The records:
◆ ◆ ◆ ◆ ◆
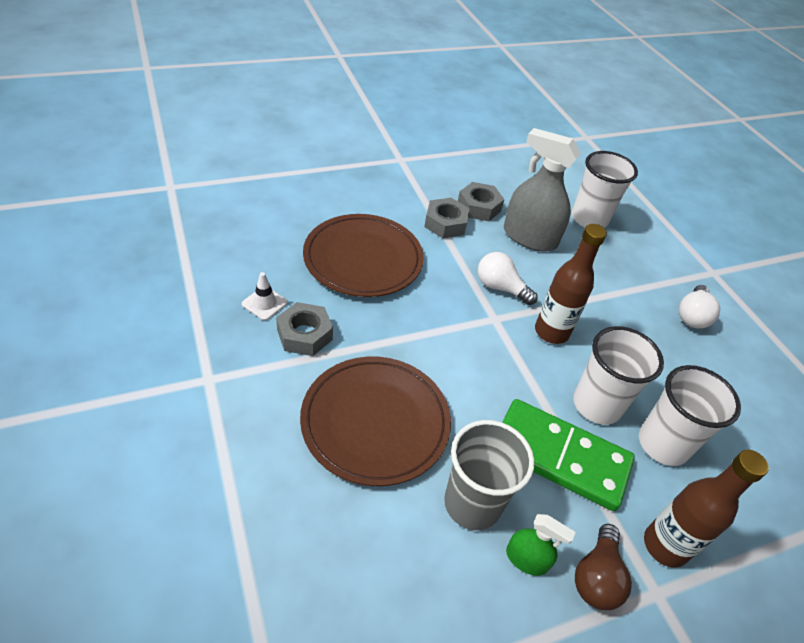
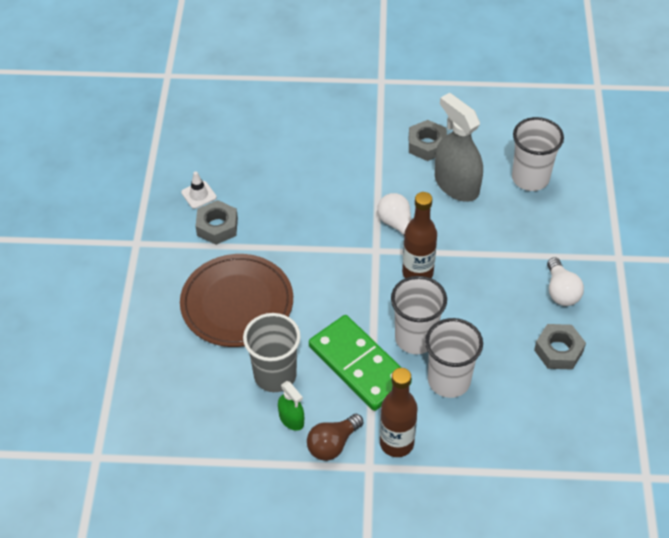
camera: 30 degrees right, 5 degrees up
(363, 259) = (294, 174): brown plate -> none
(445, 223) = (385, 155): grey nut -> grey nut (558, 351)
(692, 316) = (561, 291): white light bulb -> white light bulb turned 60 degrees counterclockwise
◆ ◆ ◆ ◆ ◆
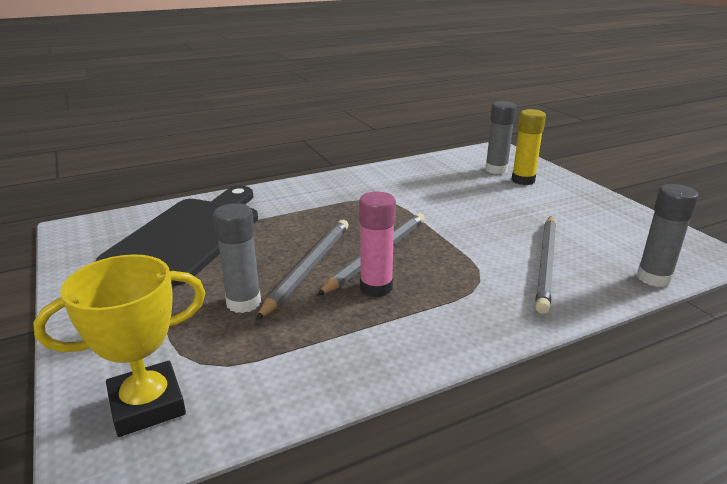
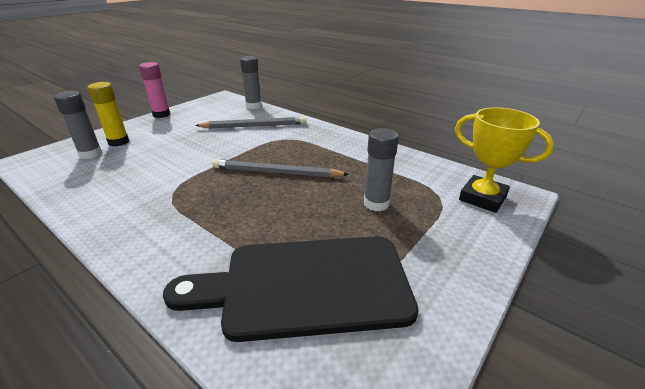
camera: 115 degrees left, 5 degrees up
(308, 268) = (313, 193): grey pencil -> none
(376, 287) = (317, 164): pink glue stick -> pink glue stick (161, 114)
◆ ◆ ◆ ◆ ◆
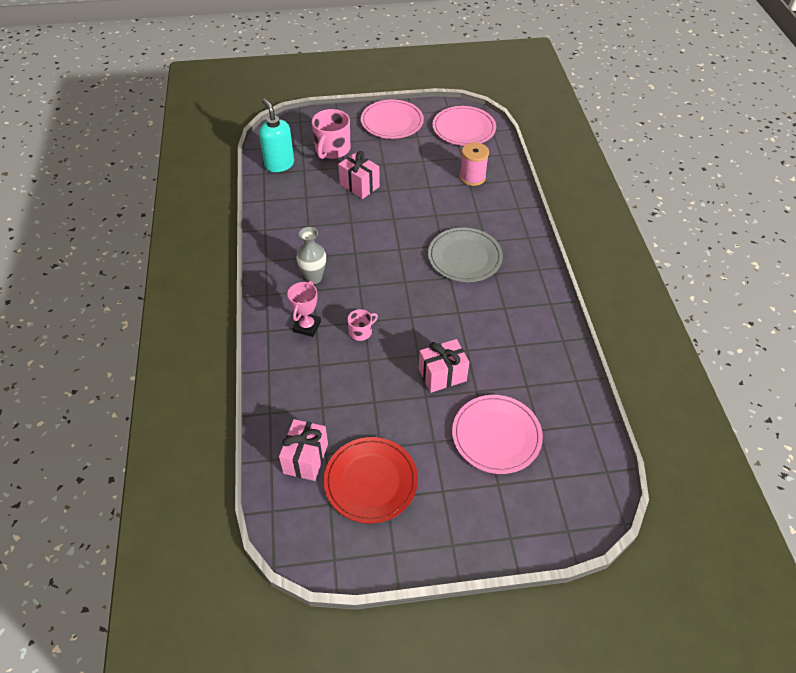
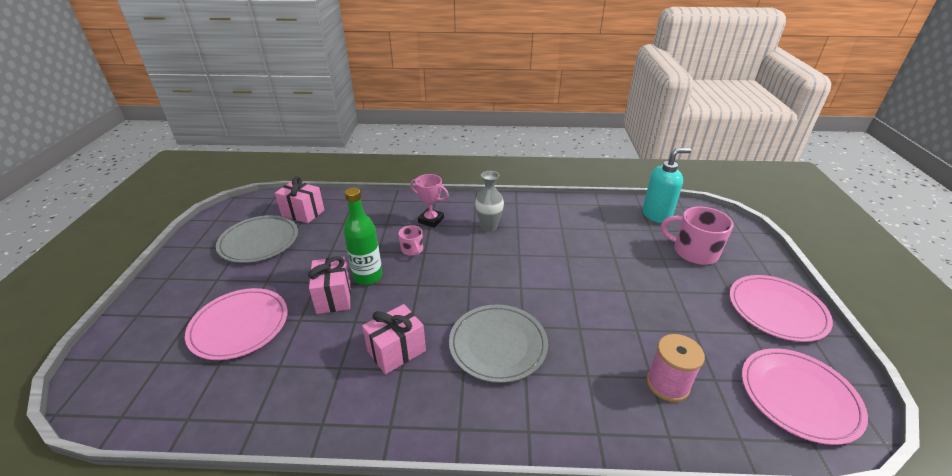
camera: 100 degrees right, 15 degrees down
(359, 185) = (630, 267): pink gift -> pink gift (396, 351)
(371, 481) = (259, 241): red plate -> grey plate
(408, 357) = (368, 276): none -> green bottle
◆ ◆ ◆ ◆ ◆
Everything above from the line with "camera: 30 degrees right, 5 degrees up" to the line with "(692, 316) = (561, 291): white", both included, must be repeated exactly, and nothing outside that range.

Answer for this exercise:
camera: 30 degrees right, 5 degrees up
(363, 259) = (294, 174): brown plate -> none
(445, 223) = (385, 155): grey nut -> grey nut (558, 351)
(692, 316) = (561, 291): white light bulb -> white light bulb turned 60 degrees counterclockwise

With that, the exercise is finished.